=== Extracted information ===

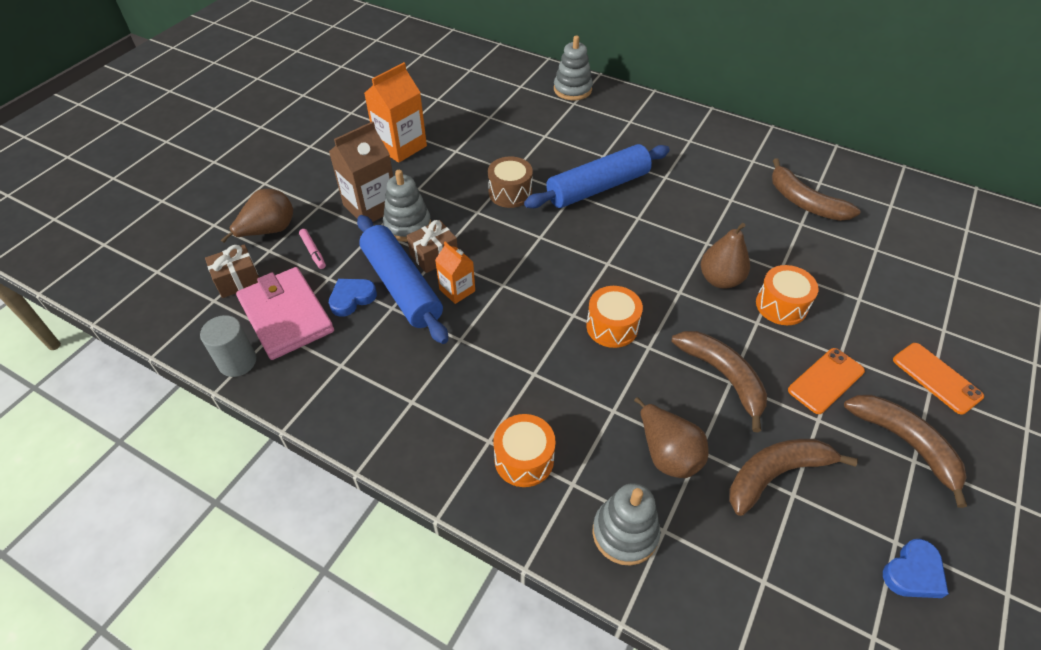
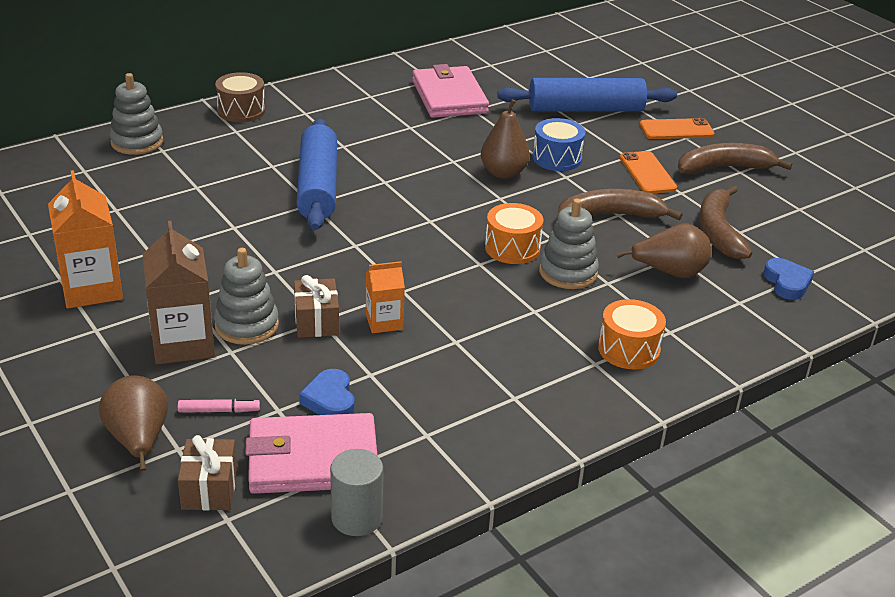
camera: 65 degrees left, 15 degrees down
(402, 286) = (344, 357): blue rolling pin -> blue rolling pin (585, 109)
(510, 193) = (267, 240): brown drum -> brown drum (241, 111)
(625, 533) = (732, 322): grey stacking toy -> grey stacking toy (568, 272)
(781, 305) = (557, 158): orange drum -> blue drum
(804, 202) = (449, 97): brown banana -> pink wallet
(913, 573) = (825, 213): blue heart -> blue heart (787, 283)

===

(Exercise) Going through the entries above, tally every line that contains the string "drum", then state only the total.

(Finished task) 2